*RECORDS FOR THIS EXERCISE*
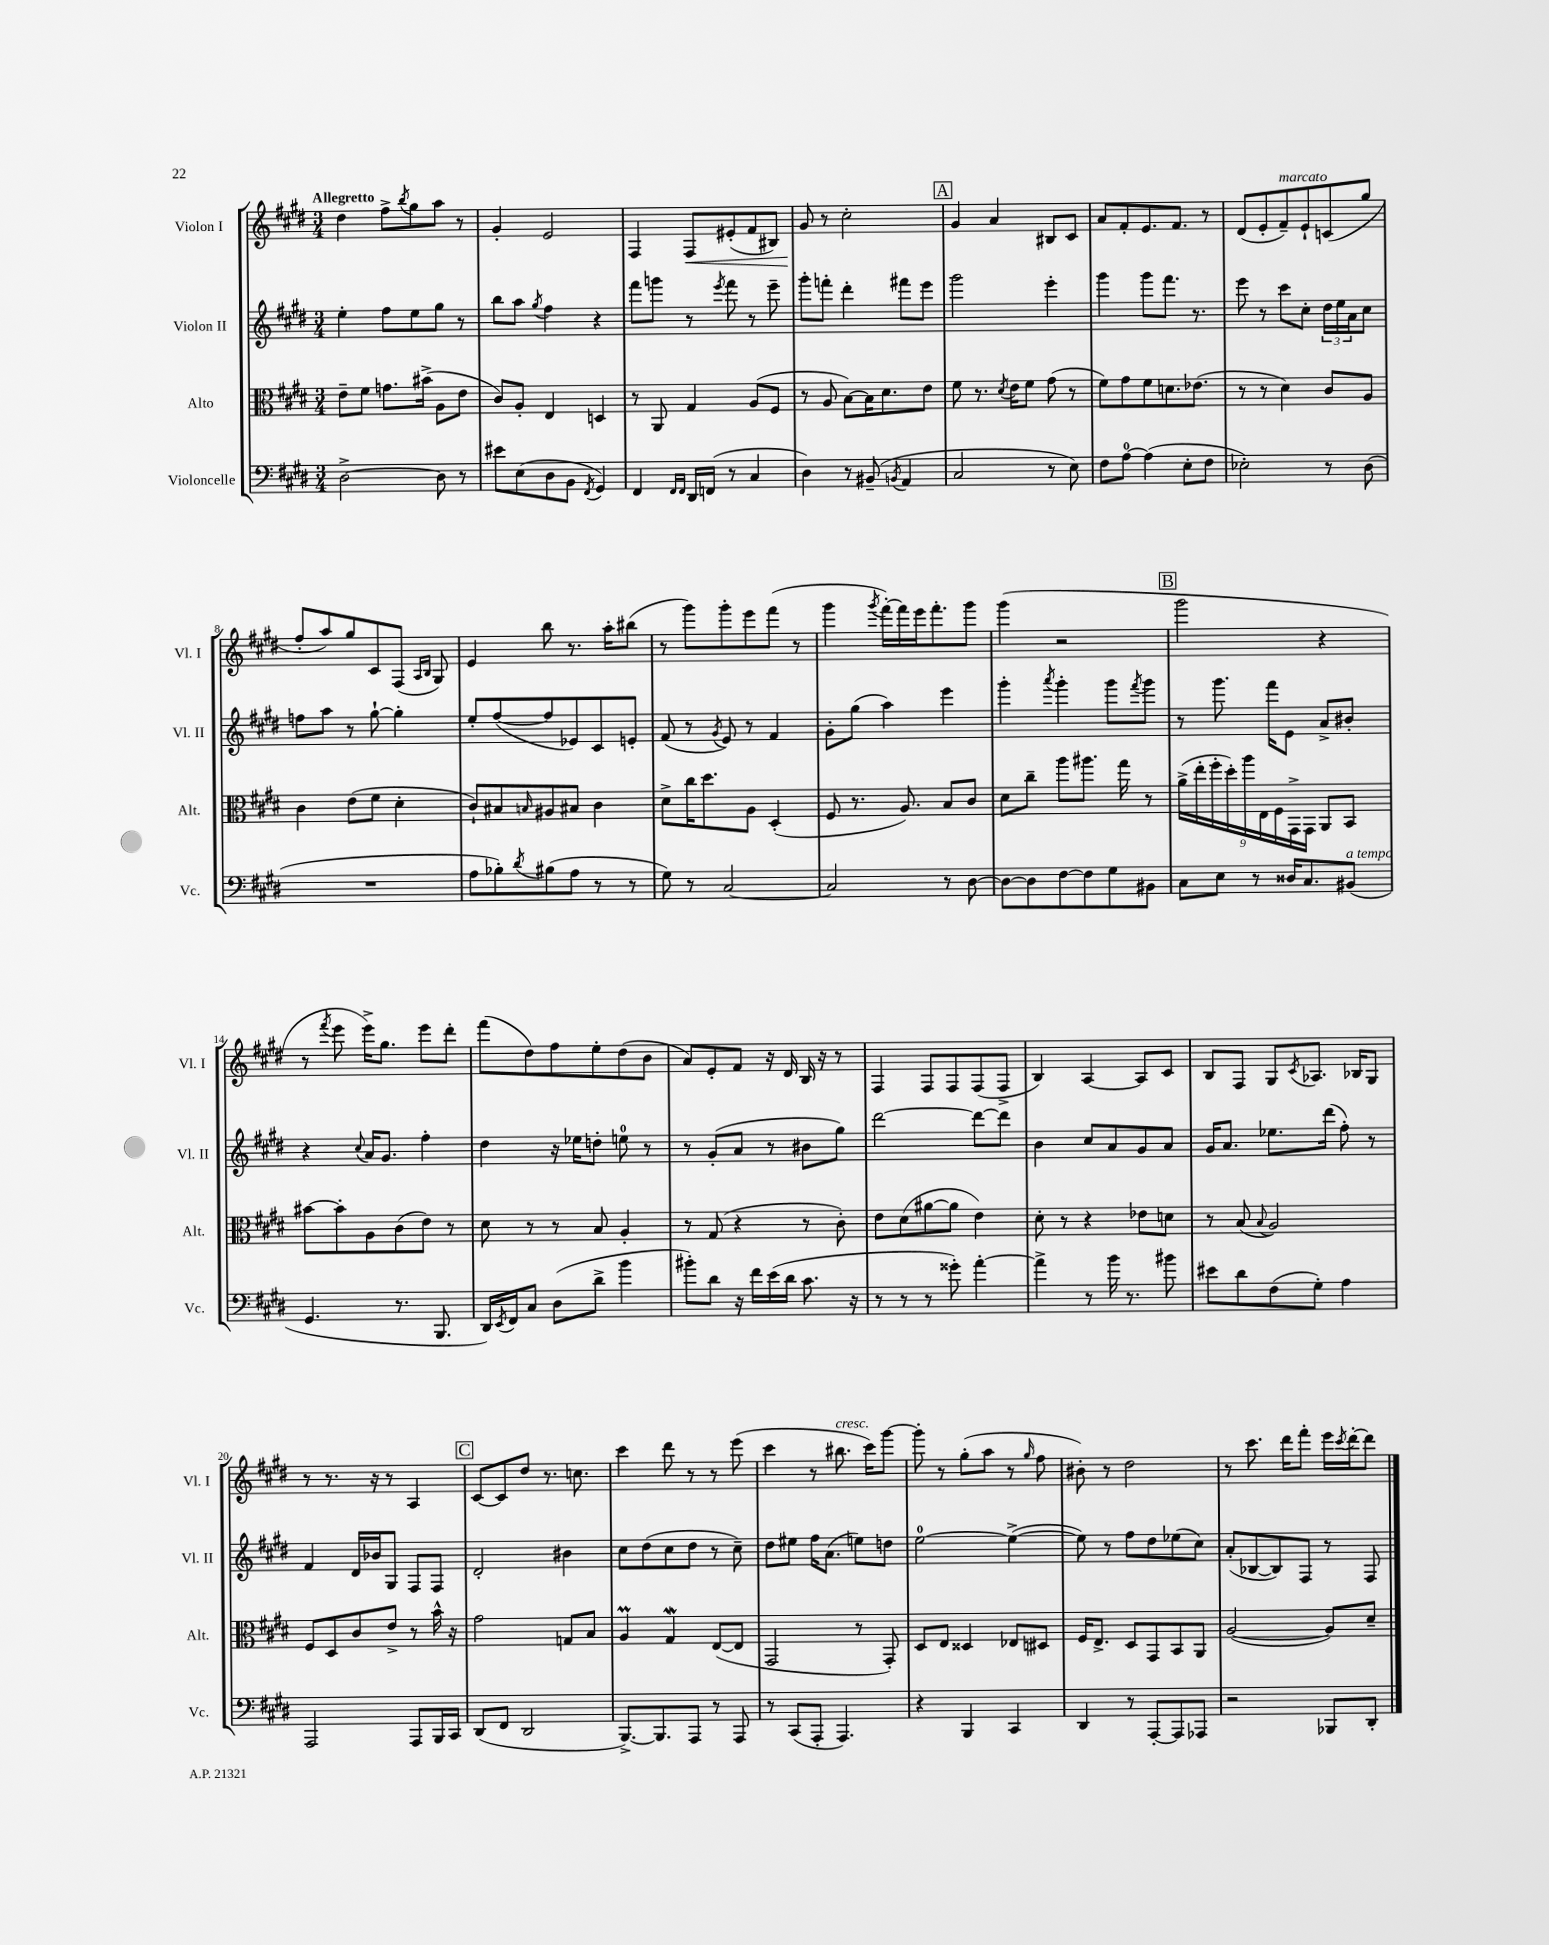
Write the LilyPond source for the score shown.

<<
\new StaffGroup <<
\new Staff = "s0" \with { instrumentName = "Violon I" shortInstrumentName = "Vl. I" } {
    \clef treble \key e \major \numericTimeSignature \time 3/4 \tempo "Allegretto"
    dis''4 fis''8-> \acciaccatura { b''8 } gis''8 a''8 r8 |
    gis'4-. e'2 |
    fis4 fis8\< eis'8-.( fis'8 bis8) |
    gis'8\! r8 cis''2-. |
    \mark \markup { \box "A" } gis'4 a'4 bis8 cis'8 |
    a'8 fis'8-. e'8. fis'8. r8 |
    dis'8( e'8-. fis'8--^\markup { \italic "marcato" }) e'8-! c'8( gis''8 |
    fis''8-. a''8) gis''8 cis'8 fis8( \grace { a16 b16 } gis8) |
    e'4 b''8 r8. a''16-. bis''8( |
    r8 gis'''8) gis'''8-. e'''8 fis'''8( r8 |
    gis'''4 \acciaccatura { gis'''8 } fis'''16~-.) fis'''16 e'''16 fis'''8.-. gis'''8 |
    gis'''4( r2 |
    \mark \markup { \box "B" } gis'''2 r4 |
    r8 \acciaccatura { fis'''8 } e'''8 e'''16->) gis''8. e'''8 dis'''8-. |
    fis'''8( dis''8) fis''8 e''8-. dis''8( b'8 |
    a'8) e'8-. fis'8 r16 dis'16 b16 r16 r8 |
    fis4 fis8 fis8 fis8( fis8-> |
    b4) a4~ a8 cis'8 |
    b8 fis8 gis8 \acciaccatura { cis'8 } aes8. bes16 gis8 |
    r8 r8. r16 r8 a4 |
    \mark \markup { \box "C" } cis'8~ cis'8 dis''8 r8. c''8. |
    cis'''4 dis'''8 r8 r8 e'''8( |
    cis'''4 r8 bis''8.^\markup { \italic "cresc." } cis'''16) gis'''8~ |
    gis'''8-. r8 gis''8-.( a''8 r8 \grace { gis''16 } fis''8 |
    bis'8-.) r8 dis''2 |
    r8 cis'''8. dis'''16 fis'''8-. e'''16 \acciaccatura { cis'''8 } dis'''16~-. dis'''8 \bar "|." |
}
\new Staff = "s1" \with { instrumentName = "Violon II" shortInstrumentName = "Vl. II" } {
    \clef treble \key e \major \numericTimeSignature \time 3/4
    e''4-. fis''8 e''8 gis''8 r8 |
    b''8 a''8 \acciaccatura { gis''8 } fis''4 r4 |
    fis'''8 g'''8 r8 \acciaccatura { e'''8 } fis'''8 r8 e'''8-- |
    gis'''8-. f'''8-. dis'''4-. fis'''8 e'''8 |
    \mark \markup { \box "A" } gis'''2 e'''4-. |
    gis'''4 gis'''8 fis'''8. r8. |
    e'''8 r8 cis'''8 cis''8-. \tuplet 3/2 { dis''16 e''16 a'16 } cis''8 |
    f''8 a''8 r8 gis''8~-! gis''4-. |
    e''8-. fis''8~( fis''8 ees'8) cis'8 e'8-. |
    fis'8( r8 \acciaccatura { gis'8 } e'8) r8 fis'4 |
    gis'8-. gis''8( a''4) e'''4 |
    gis'''4-. \acciaccatura { a'''8 } gis'''4-. gis'''8 \acciaccatura { fis'''8 } gis'''8 |
    \mark \markup { \box "B" } r8 gis'''8. fis'''16 e'8 a'8-> bis'8-. |
    r4 \appoggiatura { cis''8 } a'16 gis'8. fis''4-. |
    dis''4 r16 ees''16 d''8-. e''8-0 r8 |
    r8 gis'8-.( a'8 r8 bis'8 gis''8) |
    dis'''2~ dis'''8~ dis'''8 |
    b'4 cis''8 a'8 gis'8 a'8 |
    gis'16 a'8. ees''8. dis'''16( fis''8-.) r8 |
    fis'4 dis'16 bes'16 gis8 fis8 fis8 |
    \mark \markup { \box "C" } dis'2-. bis'4 |
    cis''8 dis''8( cis''8 dis''8 r8 cis''8--) |
    dis''8 eis''8 fis''16 a'8.( e''8) d''8 |
    e''2-0~ e''4~->( |
    e''8) r8 fis''8 dis''8 ees''8( cis''8) |
    a'8-.( bes8~ bes8) fis8 r8 fis8 \bar "|." |
}
\new Staff = "s2" \with { instrumentName = "Alto" shortInstrumentName = "Alt." } {
    \clef alto \key e \major \numericTimeSignature \time 3/4
    e'8-- fis'8 g'8. bis'16->( a8 e'8 |
    cis'8) a8-. e4 d4 |
    r8 a,8 gis4 a8( fis8 |
    r8 a8 b8~) b16 dis'8. e'8 |
    \mark \markup { \box "A" } fis'8 r8. \acciaccatura { dis'8 } e'16 fis'8 gis'8( r8 |
    fis'8) gis'8 fis'8 d'8. ees'8.( |
    r8 r8 dis'4) cis'8 a8 |
    cis'4 e'8( fis'8 dis'4-. |
    cis'8-!) bis8 \grace { b16 } ais8 bis8 cis'4 |
    dis'8-> cis''16 dis''8. a8 dis4-.( |
    fis8 r8. a8.) b8 cis'8 |
    dis'8 cis''8-- a''8 ais''8. gis''16 r8 |
    \mark \markup { \box "B" } \tuplet 9/8 { a'16->( e''16-. fis''16-. dis''16-.) a''16 e16 fis16 gis,16-> gis,16 } a,8 b,8 |
    bis'8~ bis'8-. a8 cis'8( e'8) r8 |
    dis'8 r8 r8 b8 a4-. |
    r8 gis8( r4 r8 cis'8-.) |
    e'8 dis'8( ais'8~ ais'8 e'4) |
    dis'8-. r8 r4 ees'8 d'8 |
    r8 b8( \appoggiatura { b8 } a2) |
    fis8 dis8 cis'8 e'8-> r8 b'16-^ r16 |
    \mark \markup { \box "C" } gis'2 g8 b8 |
    a4\prall gis4\mordent e8~( e8 |
    gis,2 r8 gis,8-.) |
    dis8 e8 disis4 ees8 dis8 |
    fis16 e8.-> dis8 gis,8 b,8 a,8 |
    a2~( a8) dis'8-- \bar "|." |
}
\new Staff = "s3" \with { instrumentName = "Violoncelle" shortInstrumentName = "Vc." } {
    \clef bass \key e \major \numericTimeSignature \time 3/4
    dis2~-> dis8 r8 |
    eis'8 e8( dis8 b,8 \acciaccatura { fis,8 } gis,4) |
    fis,4 \grace { fis,16 fis,16 } dis,16 f,16( r8 cis4 |
    dis4) r8 bis,8--( \acciaccatura { b,8 } a,4 |
    \mark \markup { \box "A" } cis2 r8 e8) |
    fis8 a8-0~ a4( e8-. fis8 |
    ees2-.) r8 dis8( |
    R2. |
    a8 bes8-.) \acciaccatura { dis'8 } bis8( a8 r8 r8 |
    gis8) r8 cis2~ |
    cis2 r8 dis8~ |
    dis8~ dis8 fis8~ fis8 gis8 bis,8 |
    \mark \markup { \box "B" } cis8 e8 r8 disis16 cis8. bis,8^\markup { \italic "a tempo" }( |
    gis,4. r8. b,,8. |
    dis,16) \acciaccatura { e,8 } fis,16 cis8 dis8( dis'8-> b'4 |
    bis'8-.) dis'8 r16 fis'16 e'16( dis'16 cis'8. r16 |
    r8 r8 r8 gisis'8-.) a'4~-. |
    a'4-> r8 b'16 r8. bis'8 |
    eis'8 dis'8 fis8( gis8-.) a4 |
    a,,2 a,,8 b,,16 cis,16 |
    \mark \markup { \box "C" } dis,8( fis,8 dis,2 |
    b,,8.~->) b,,8. a,,8 r8 a,,8 |
    r8 cis,8( a,,8-. a,,4.) |
    r4 b,,4 cis,4 |
    dis,4 r8 a,,8~-. a,,8 aes,,8 |
    r2 bes,,8 dis,8-. \bar "|." |
}
>>
>>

*TASK STATEMENT*
Select every line of the records that contains the string "grace", matching case exactly, and copy each one.

*FINAL RESULT*
    fis''8-. a''8) gis''8 cis'8 fis8( \grace { a16 b16 } gis8) |
    gis'''8-. r8 gis''8-.( a''8 r8 \grace { gis''16 } fis''8 |
    cis'8-!) bis8 \grace { b16 } ais8 bis8 cis'4 |
    fis,4 \grace { fis,16 fis,16 } dis,16 f,16( r8 cis4 |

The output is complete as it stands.